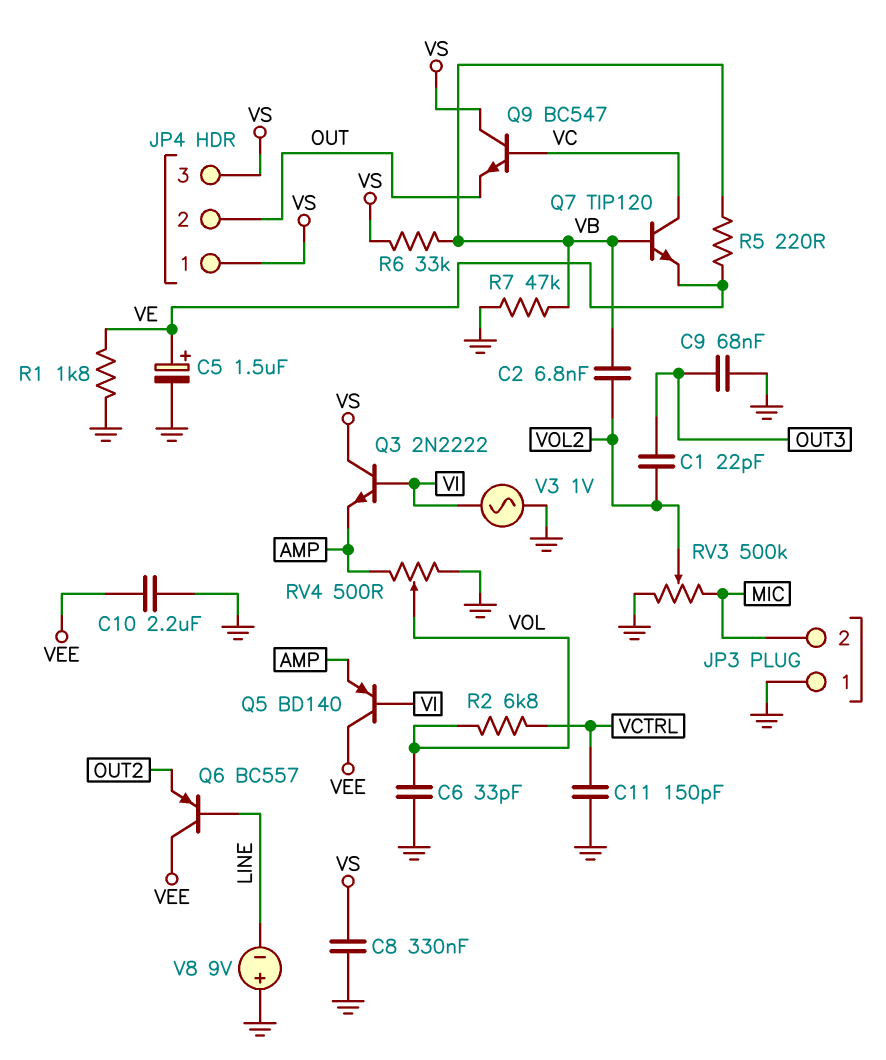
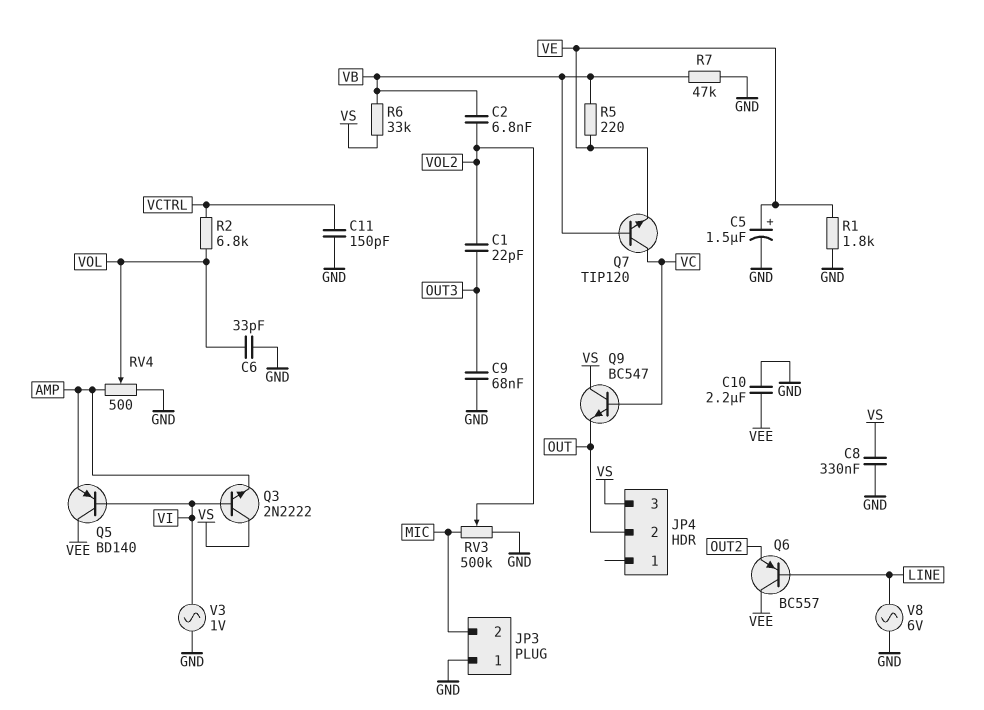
JP4 pin 1: VS -> none
V8: 9V (plus GND, minus LINE) -> AC 6V (GND, LINE)

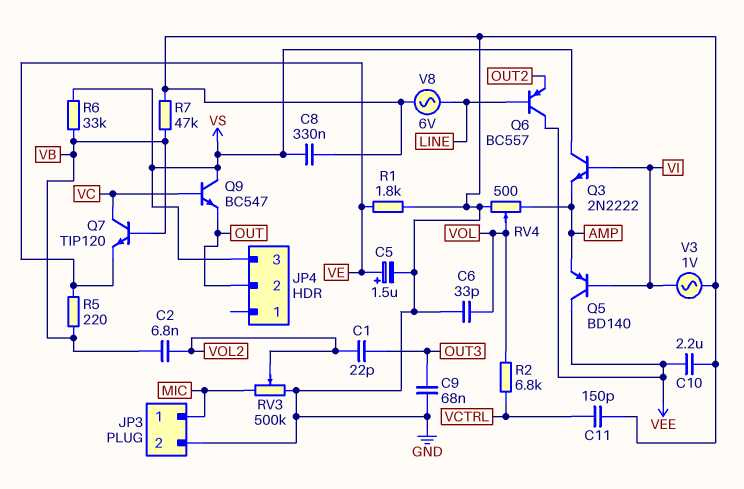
JP3 pin 1: GND -> MIC
JP3 pin 2: MIC -> GND

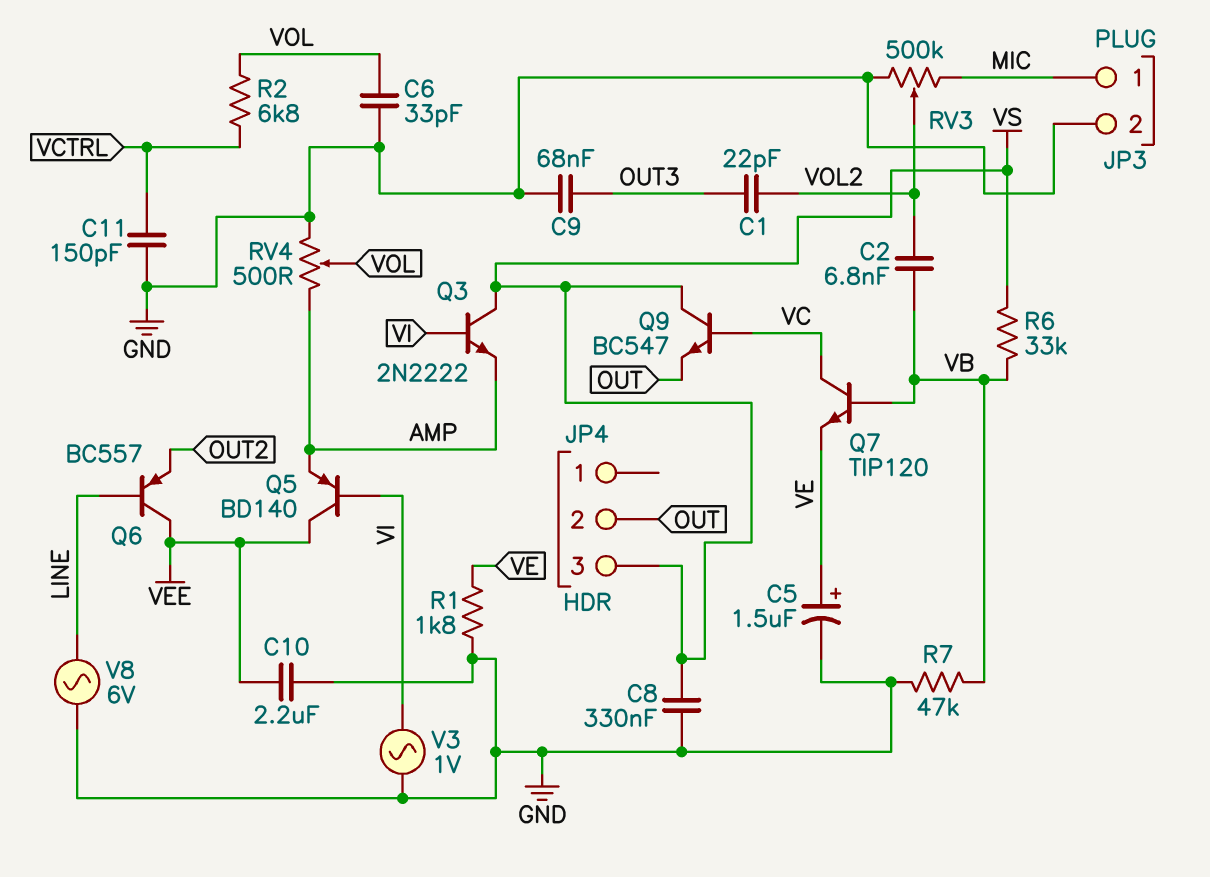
R5: 220 (VB, VE) -> none

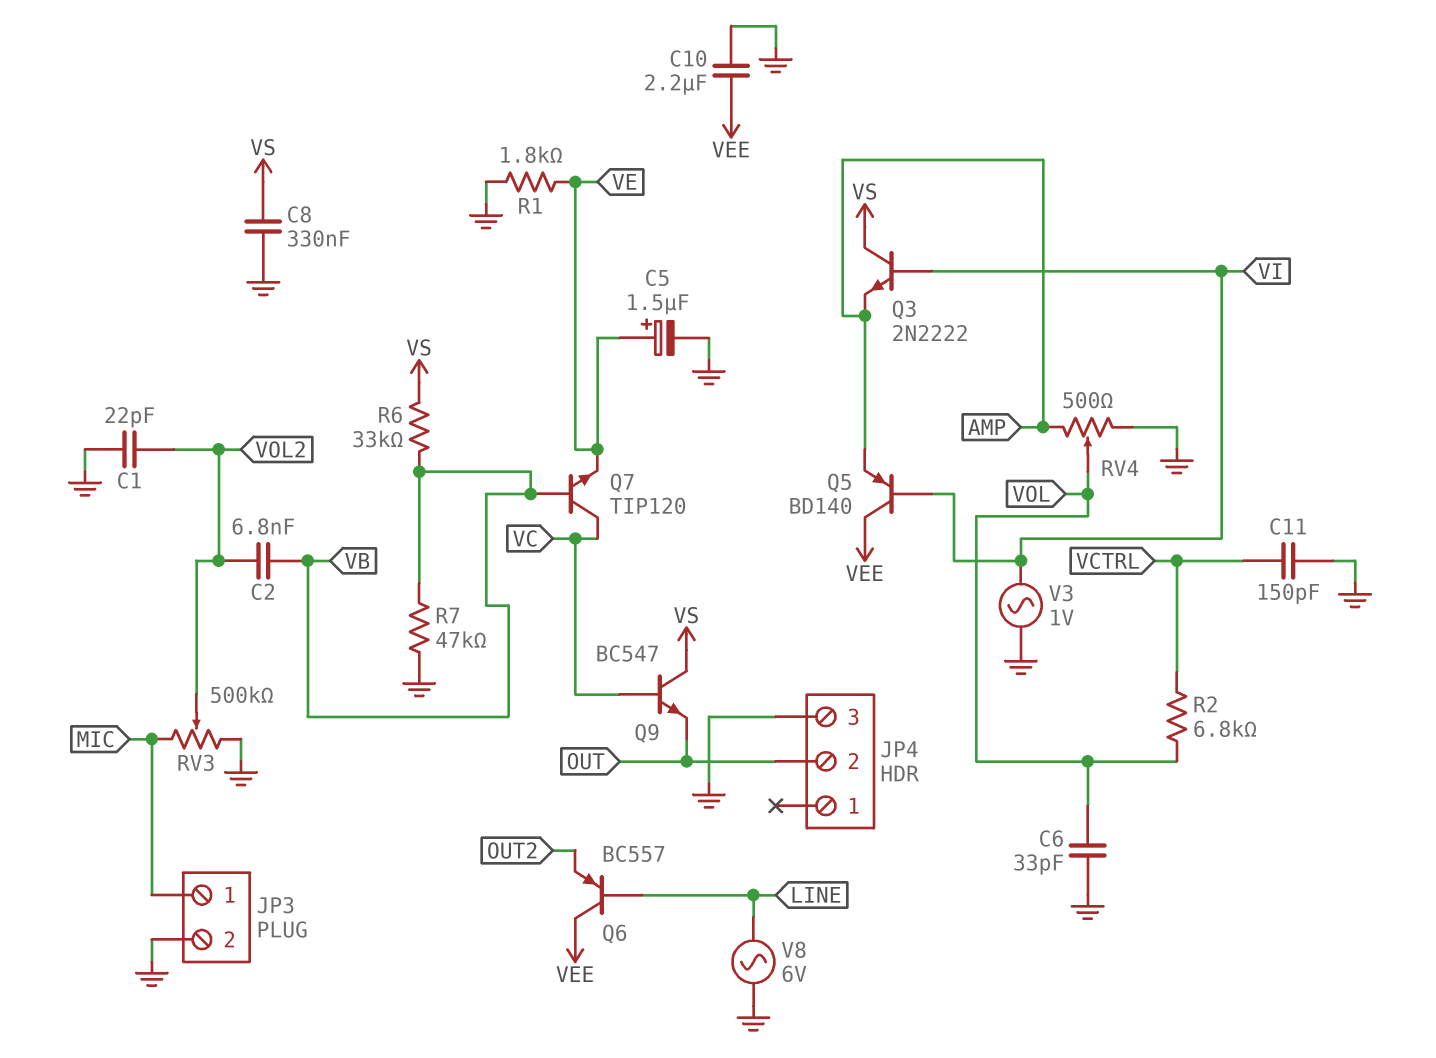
C1: 22pF (OUT3, VOL2) -> 22pF (GND, VOL2)
C9: 68nF (GND, OUT3) -> none
JP4 pin 3: VS -> GND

**Task details**
When you output the listing, reproduce it exactly but drop its pictures.

**Task answer**
JP4 pin 1: VS -> none
V8: 9V (plus GND, minus LINE) -> AC 6V (GND, LINE)

JP3 pin 1: GND -> MIC
JP3 pin 2: MIC -> GND

R5: 220 (VB, VE) -> none

C1: 22pF (OUT3, VOL2) -> 22pF (GND, VOL2)
C9: 68nF (GND, OUT3) -> none
JP4 pin 3: VS -> GND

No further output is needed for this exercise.